── DATA EXTRACTS ──

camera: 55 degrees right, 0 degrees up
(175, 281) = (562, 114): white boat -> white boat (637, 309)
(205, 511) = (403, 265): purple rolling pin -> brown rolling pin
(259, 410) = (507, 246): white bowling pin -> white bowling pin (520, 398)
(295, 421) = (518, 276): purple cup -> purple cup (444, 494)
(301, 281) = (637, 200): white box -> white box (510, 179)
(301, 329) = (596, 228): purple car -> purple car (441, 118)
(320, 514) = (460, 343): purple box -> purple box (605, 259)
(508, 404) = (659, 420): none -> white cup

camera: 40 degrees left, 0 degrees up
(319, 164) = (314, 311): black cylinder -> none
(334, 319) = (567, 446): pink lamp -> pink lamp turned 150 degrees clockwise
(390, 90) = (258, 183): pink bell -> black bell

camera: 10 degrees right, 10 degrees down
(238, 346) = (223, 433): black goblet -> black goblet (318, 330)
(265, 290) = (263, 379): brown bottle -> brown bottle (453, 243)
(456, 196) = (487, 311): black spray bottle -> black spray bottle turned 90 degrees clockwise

───
── DATA EXTRACTS ──

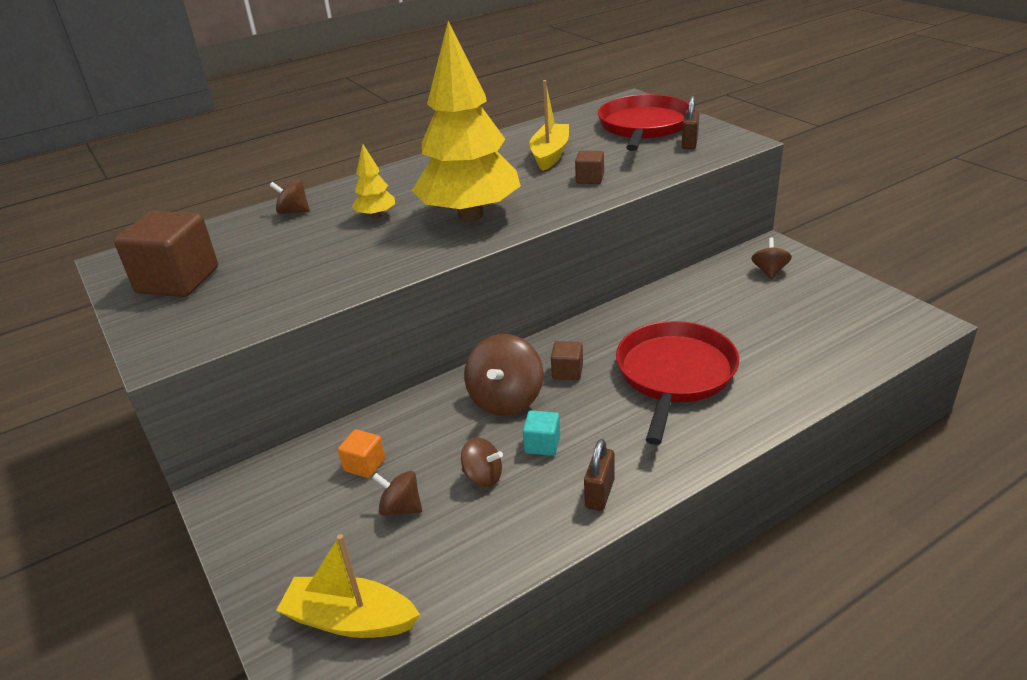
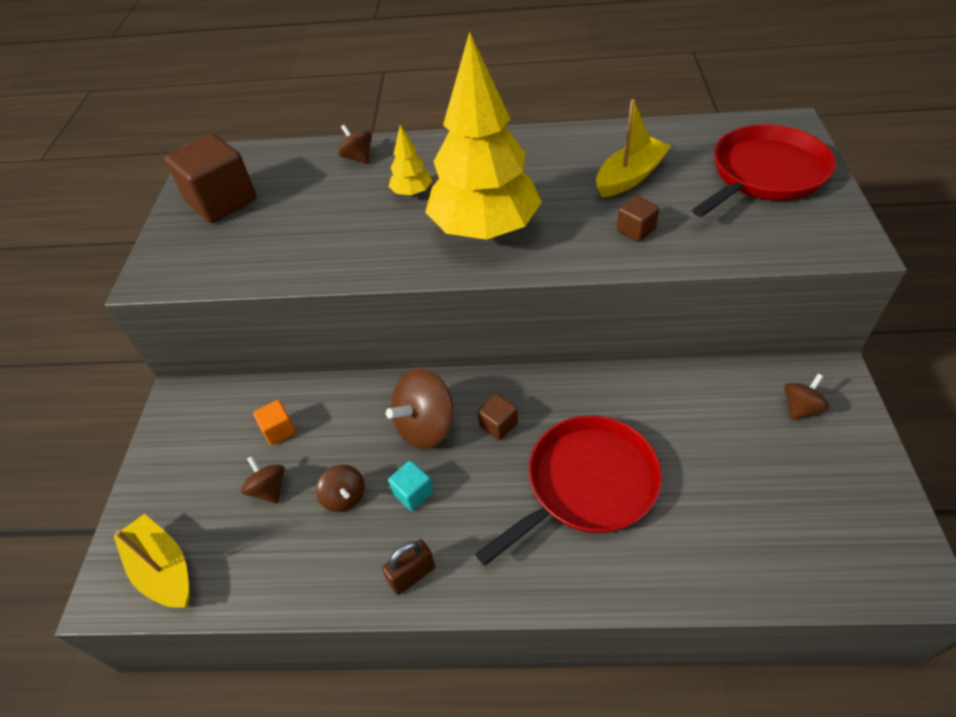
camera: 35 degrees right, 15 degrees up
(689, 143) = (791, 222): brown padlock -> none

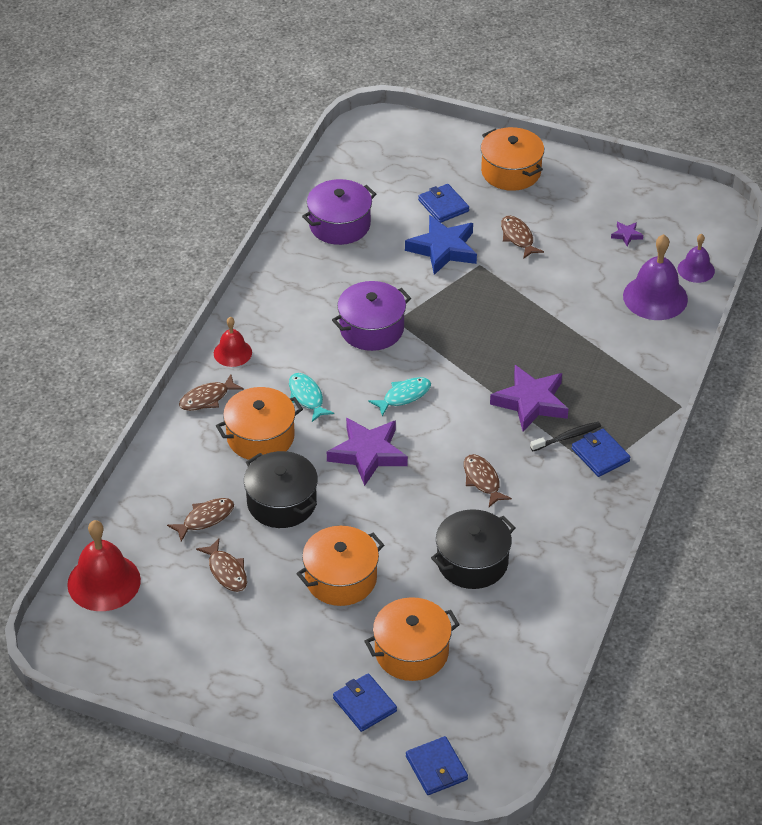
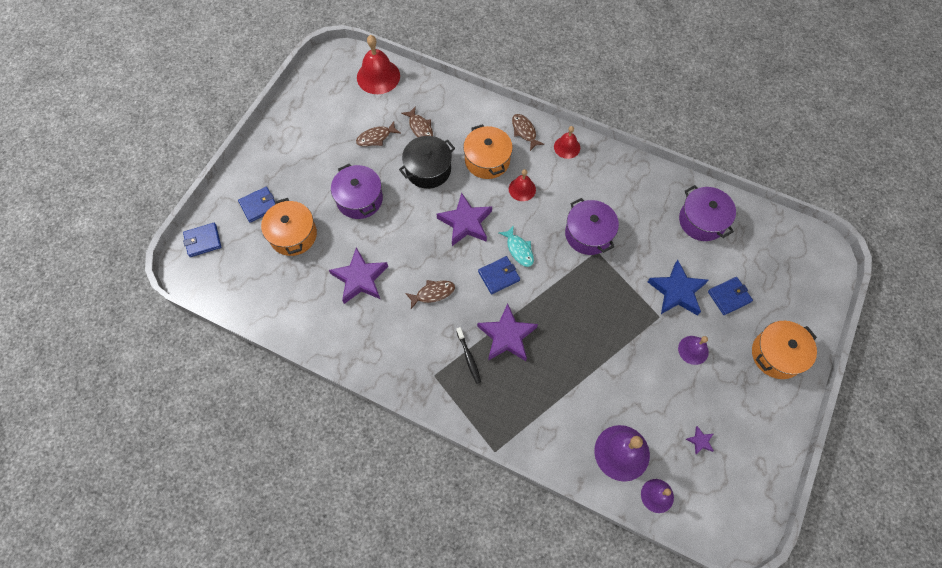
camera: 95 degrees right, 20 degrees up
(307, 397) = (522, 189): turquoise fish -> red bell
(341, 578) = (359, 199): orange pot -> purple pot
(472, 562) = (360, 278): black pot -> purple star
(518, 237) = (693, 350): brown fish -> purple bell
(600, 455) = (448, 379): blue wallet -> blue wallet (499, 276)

───
── DATA EXTRACTS ──

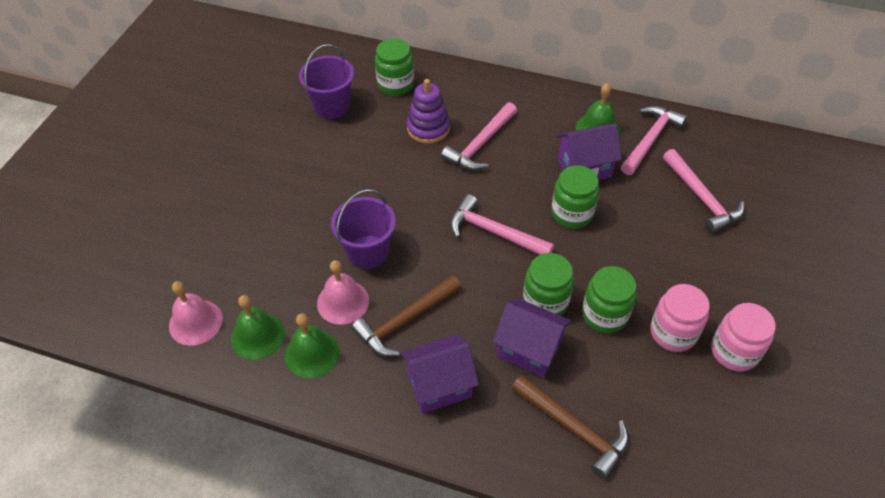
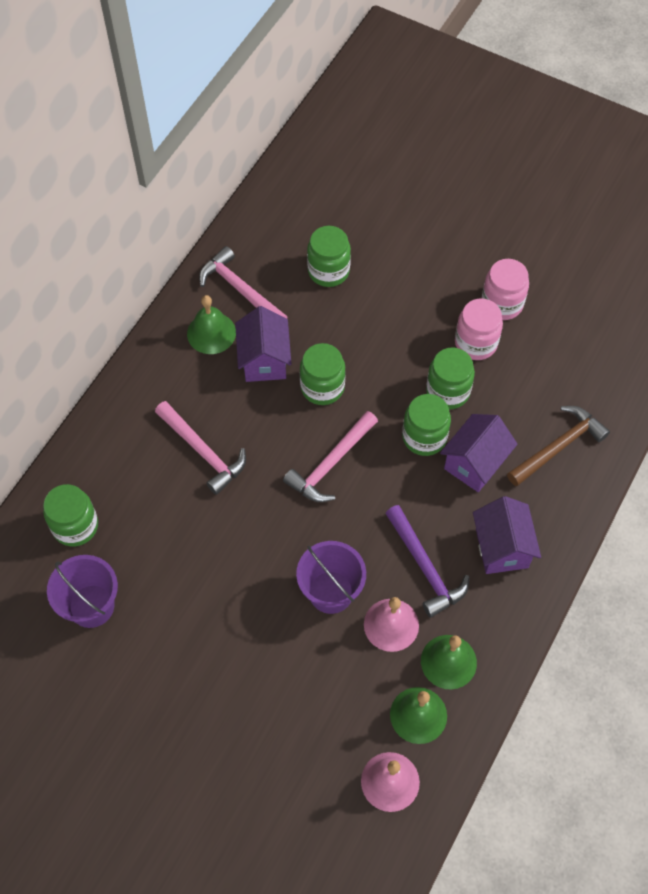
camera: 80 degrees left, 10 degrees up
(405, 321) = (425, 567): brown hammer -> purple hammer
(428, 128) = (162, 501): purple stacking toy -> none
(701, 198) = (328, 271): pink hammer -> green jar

───

Within the material above, output exactly the lines from the one with "(428, 128) = (162, 501): purple" through the one with "(701, 198) = (328, 271): pink", end lines included, and nothing besides.

• **ANSWER BELOW**
(428, 128) = (162, 501): purple stacking toy -> none
(701, 198) = (328, 271): pink hammer -> green jar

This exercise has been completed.